**Exercise details**. Scan the records below for the line containing "C208: none -> 2.2nF (GND, OUT)" and the line containing "R215: none -> 1.5k (AMP, INV)". Copy both, plus every line between, exactly.

**Material to process**.
****
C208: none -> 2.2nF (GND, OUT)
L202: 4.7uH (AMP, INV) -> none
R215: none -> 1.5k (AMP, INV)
****
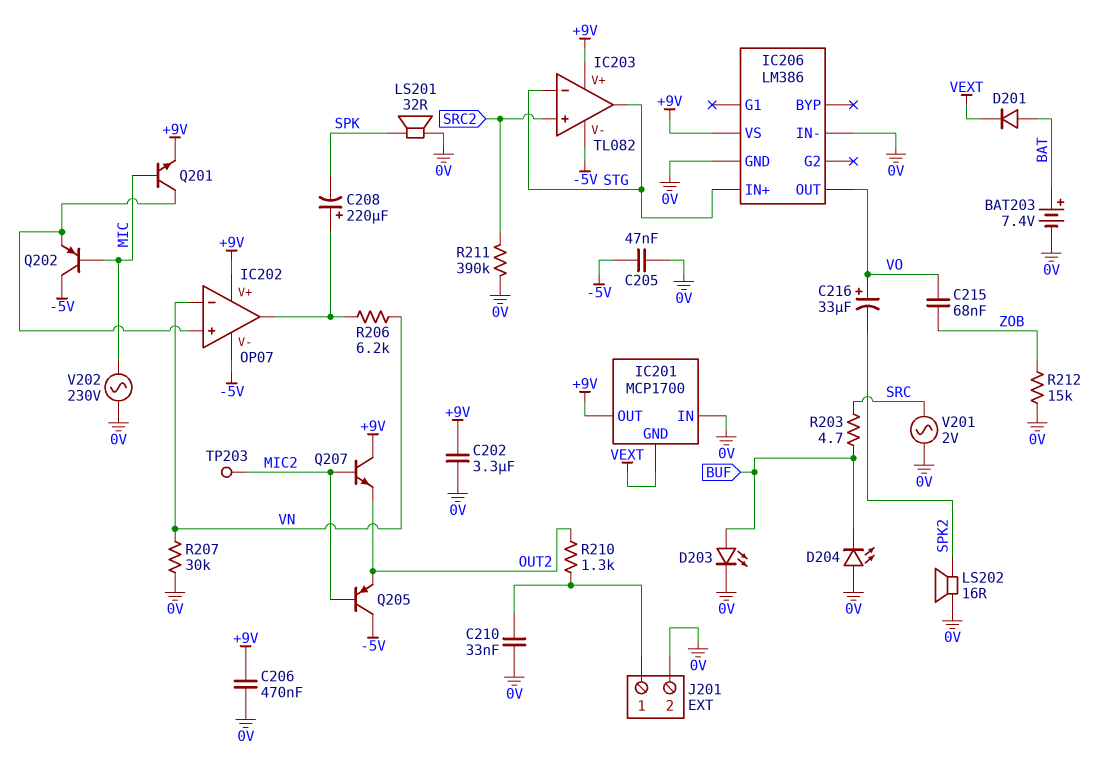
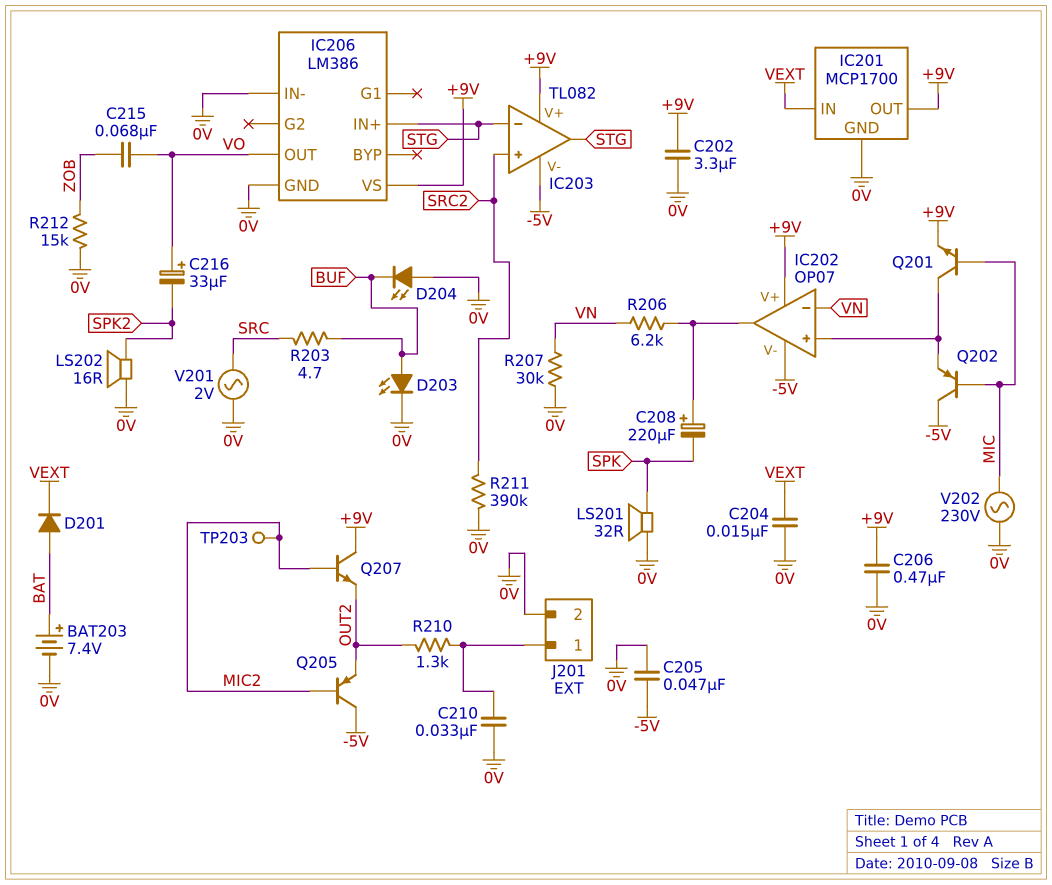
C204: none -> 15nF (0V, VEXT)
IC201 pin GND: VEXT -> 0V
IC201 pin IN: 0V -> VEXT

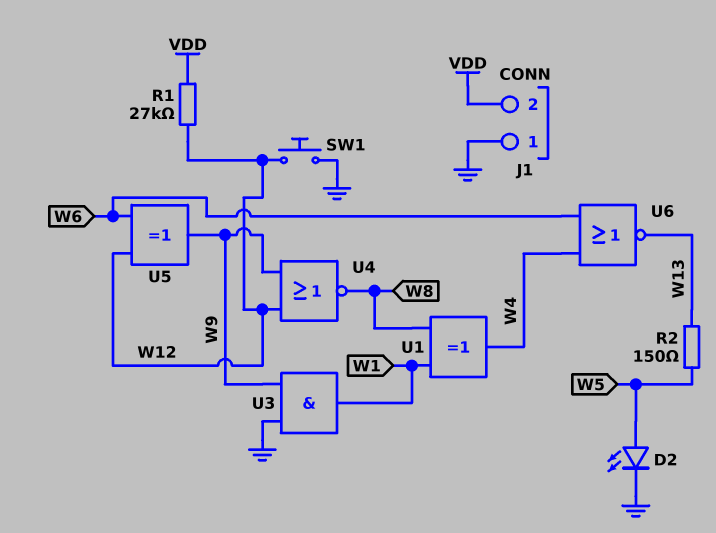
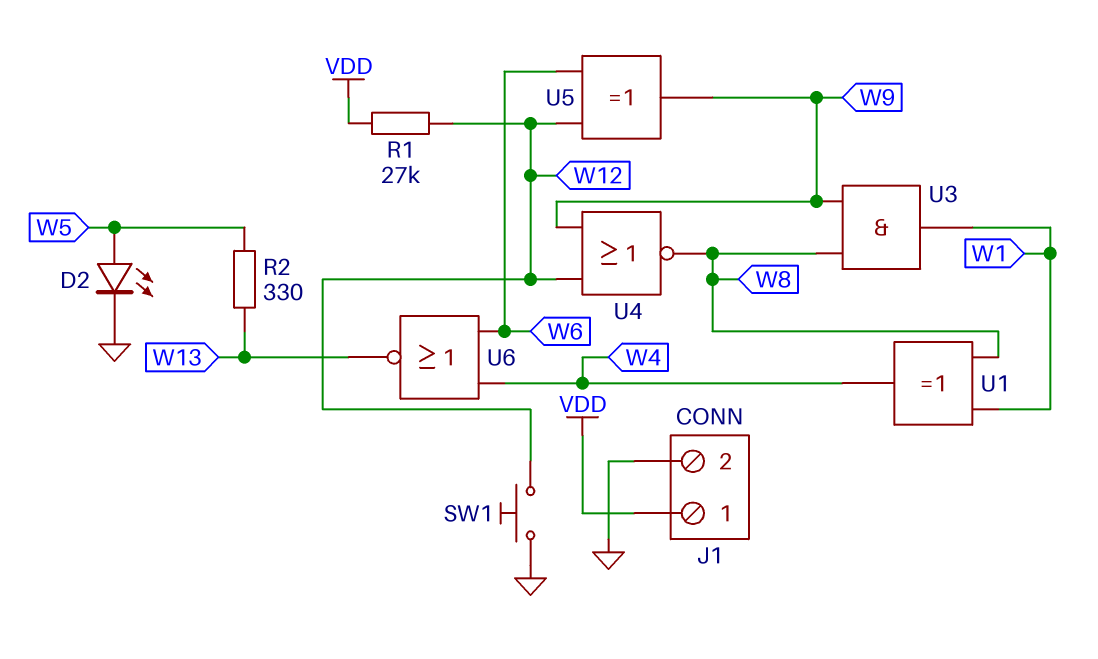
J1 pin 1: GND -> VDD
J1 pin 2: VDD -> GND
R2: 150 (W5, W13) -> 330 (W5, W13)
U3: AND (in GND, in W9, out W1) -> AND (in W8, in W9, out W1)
****
**Result for this exercise**.
C208: none -> 2.2nF (GND, OUT)
L202: 4.7uH (AMP, INV) -> none
R215: none -> 1.5k (AMP, INV)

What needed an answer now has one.